** Exercise objective **
Look through the data below and report how many lines include "none". Only the number should be given.

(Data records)
Start of Block
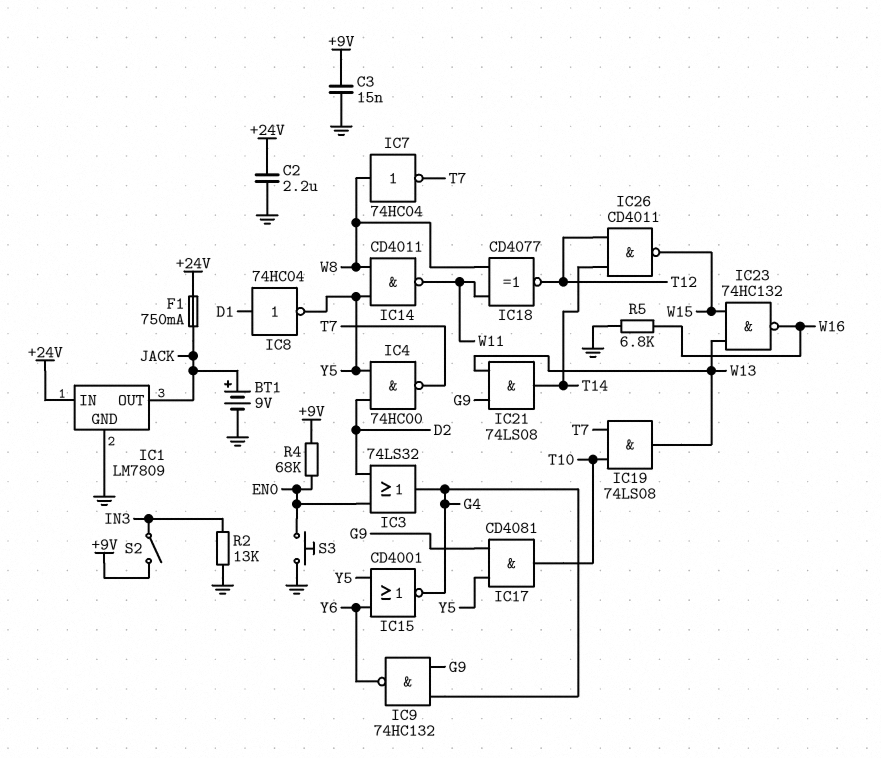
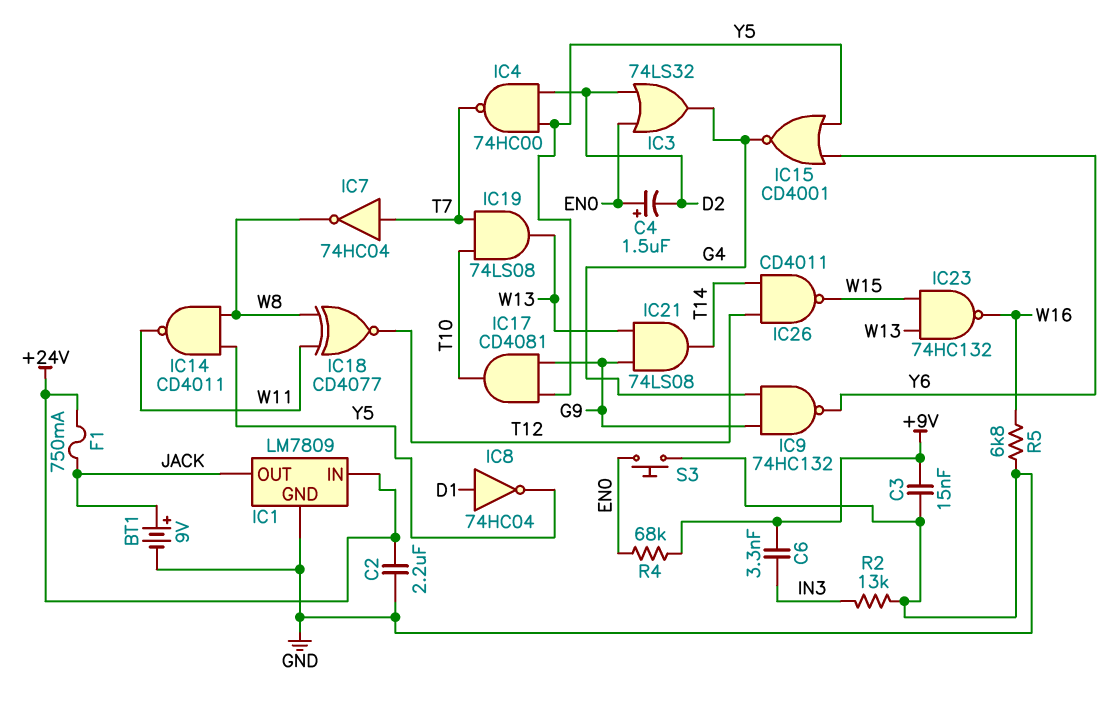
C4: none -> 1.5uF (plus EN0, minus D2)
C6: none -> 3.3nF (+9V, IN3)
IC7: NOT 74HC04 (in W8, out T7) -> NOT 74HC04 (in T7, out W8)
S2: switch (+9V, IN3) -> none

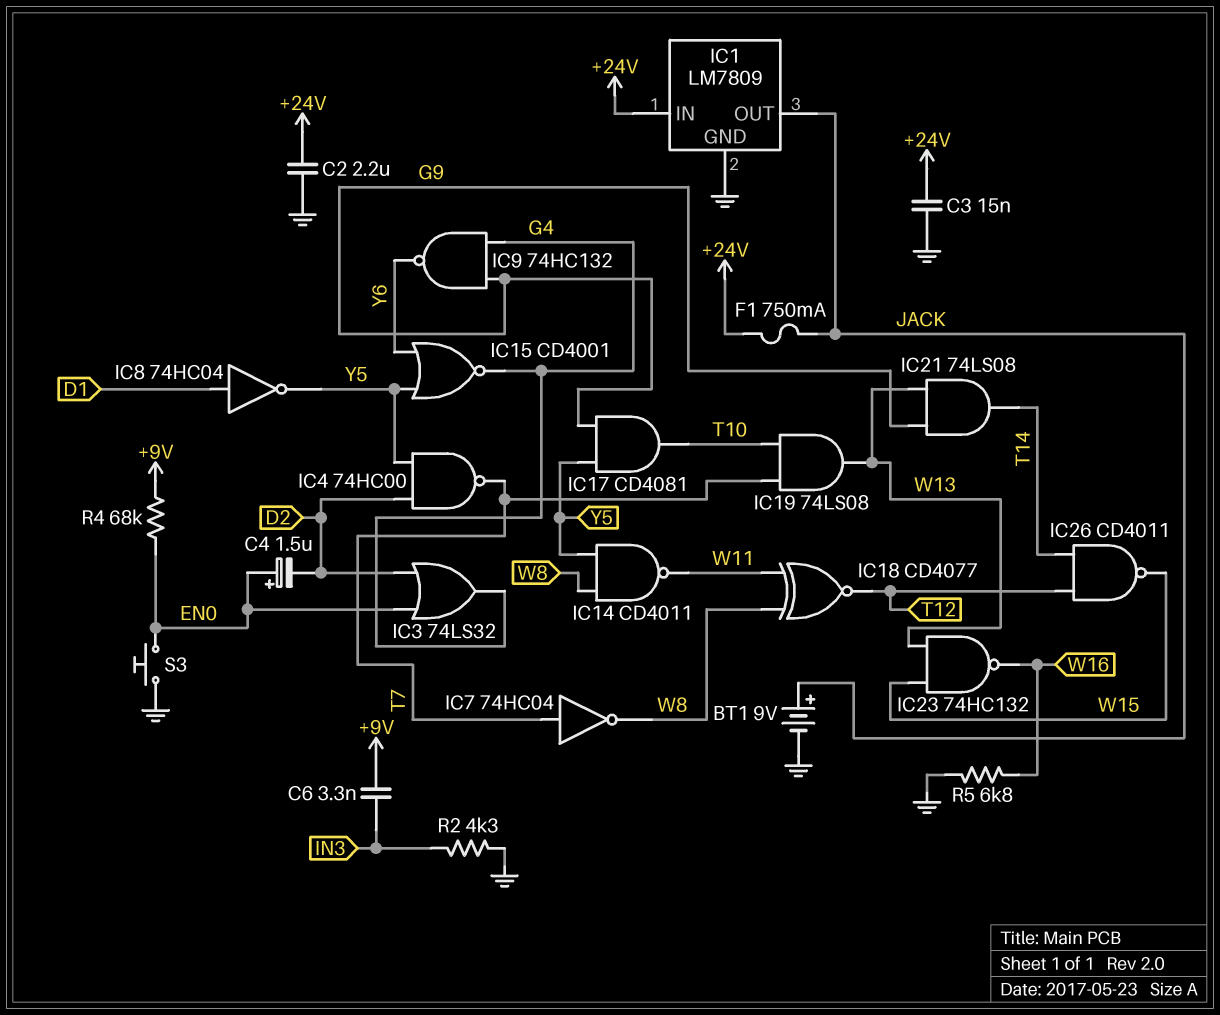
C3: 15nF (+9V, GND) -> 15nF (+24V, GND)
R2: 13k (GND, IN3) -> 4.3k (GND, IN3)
End of Block
** Exercise response **
3